**YOUR GOAL:** Sort through the material below and copy each line with "exercise".

**THE DATA:**
* * *
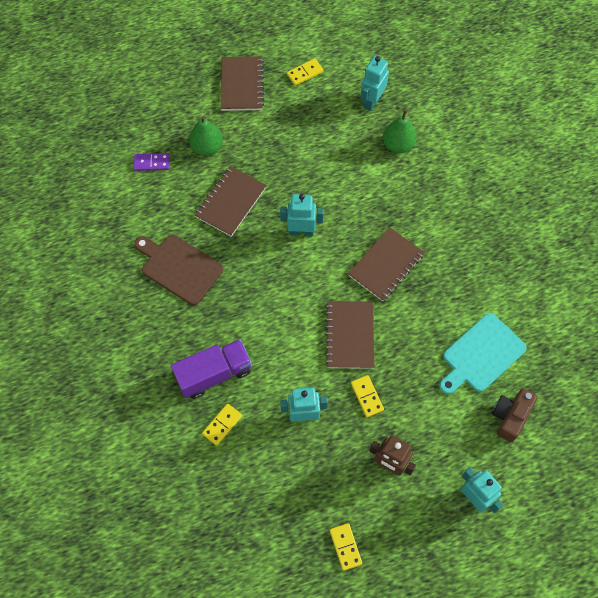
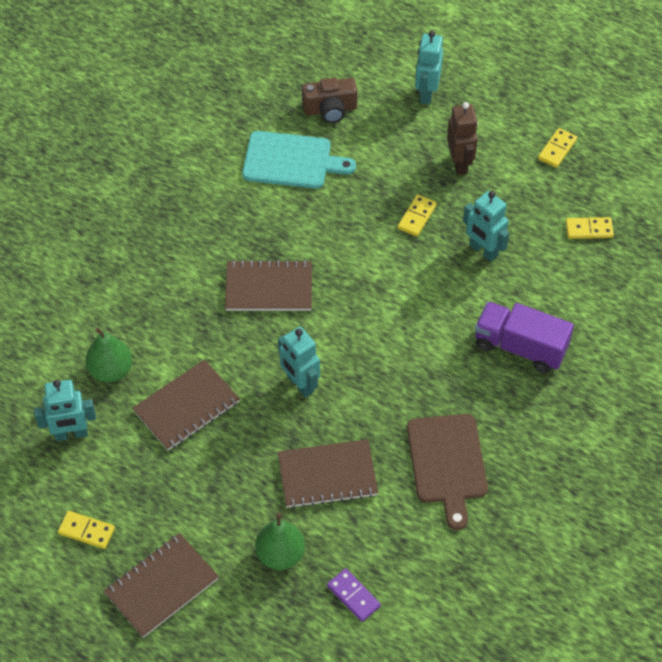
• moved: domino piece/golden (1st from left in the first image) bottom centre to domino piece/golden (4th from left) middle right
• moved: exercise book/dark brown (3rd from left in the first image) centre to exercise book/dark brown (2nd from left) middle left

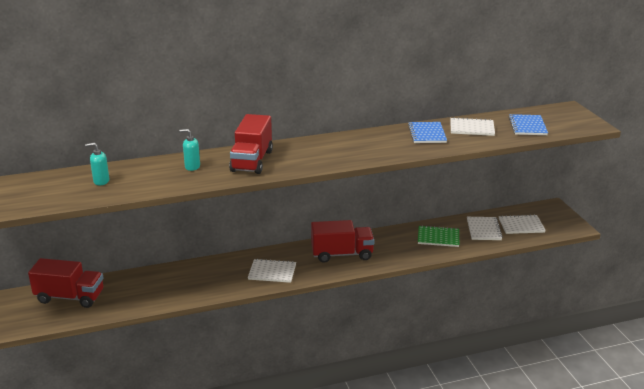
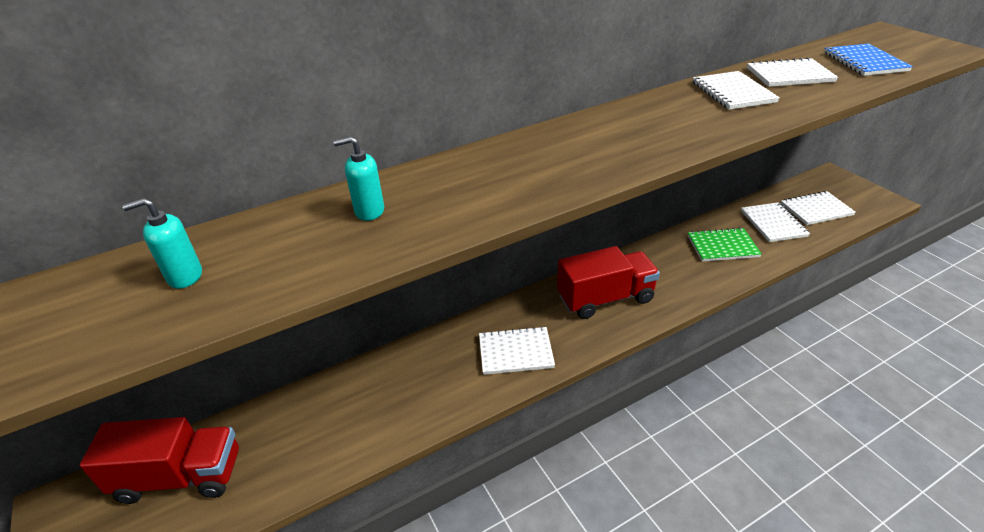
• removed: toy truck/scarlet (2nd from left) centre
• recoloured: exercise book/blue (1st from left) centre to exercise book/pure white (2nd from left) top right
* * *
**RESULT:**
• moved: exercise book/dark brown (3rd from left in the first image) centre to exercise book/dark brown (2nd from left) middle left
• recoloured: exercise book/blue (1st from left) centre to exercise book/pure white (2nd from left) top right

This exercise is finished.